→ **WHAT NEEDS TO BE DONE**
Pull every line containing "purple" from the entries.

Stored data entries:
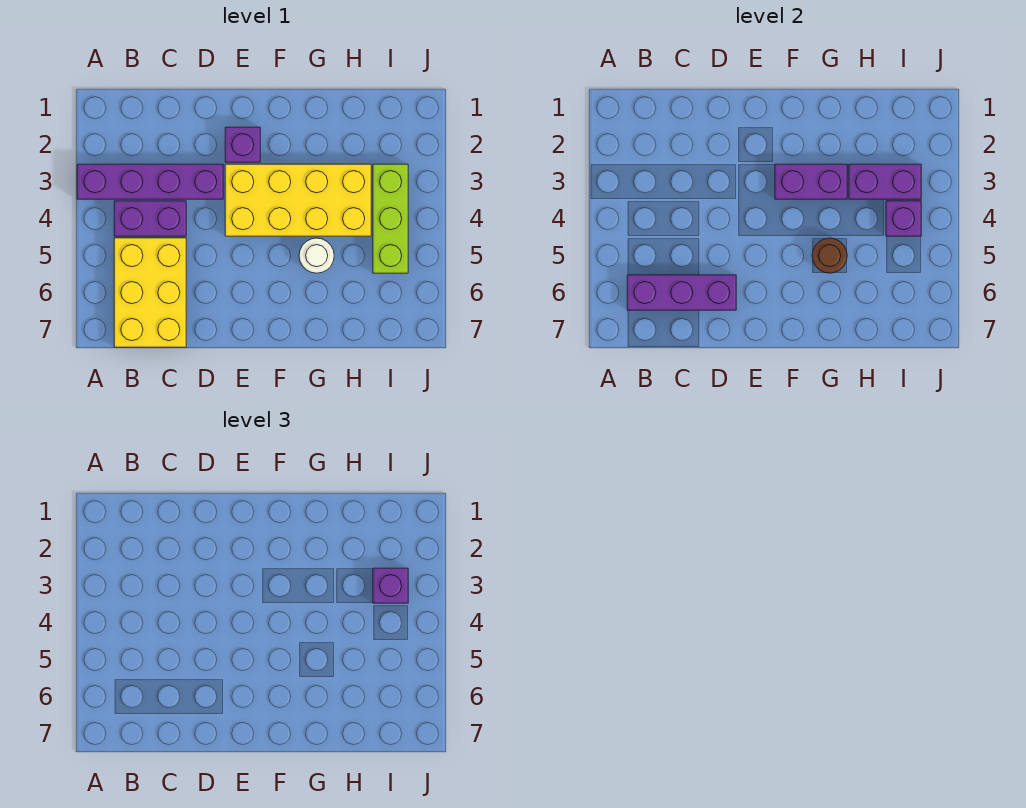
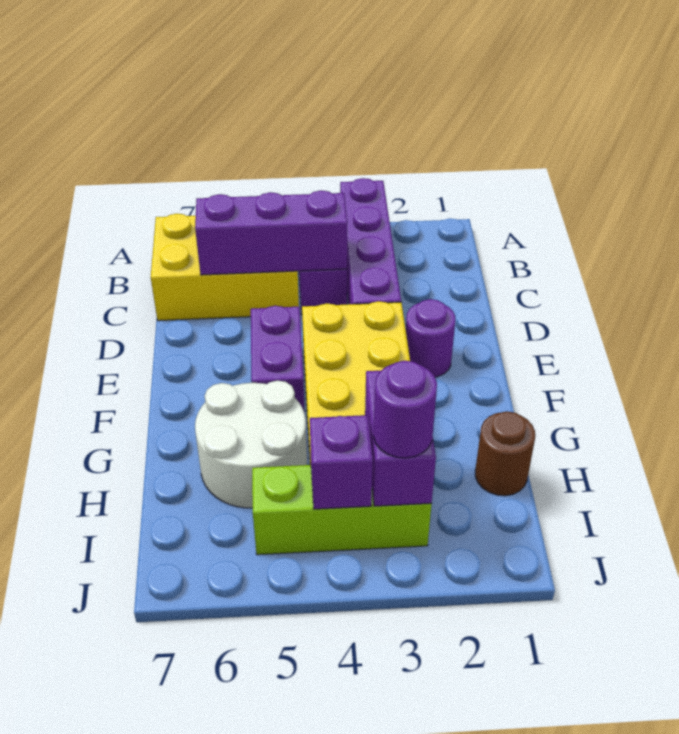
purple brick B6:D6 level 2 -> purple brick C4:C6 level 2
purple brick E2 level 1 -> purple round brick E2 level 1
purple brick F3:G3 level 2 -> purple brick E5:F5 level 1
white round brick G5 level 1 -> white round brick G5:H6 level 1
brown round brick G5 level 2 -> brown round brick H1 level 1
purple brick I3 level 3 -> purple round brick I3 level 3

→ **EXERCISE ANSWER**
purple brick B6:D6 level 2 -> purple brick C4:C6 level 2
purple brick E2 level 1 -> purple round brick E2 level 1
purple brick F3:G3 level 2 -> purple brick E5:F5 level 1
purple brick I3 level 3 -> purple round brick I3 level 3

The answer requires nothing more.